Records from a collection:
+++++
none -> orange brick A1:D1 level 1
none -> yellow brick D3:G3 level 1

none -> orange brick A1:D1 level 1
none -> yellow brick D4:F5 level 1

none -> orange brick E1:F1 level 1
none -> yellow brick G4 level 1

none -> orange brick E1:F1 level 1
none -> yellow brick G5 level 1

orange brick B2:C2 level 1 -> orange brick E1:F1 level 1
+++++
Exercise aim ▸ In the data, how many lines include the string "yellow"? Reply with only that number.

Output for this task ▸ 4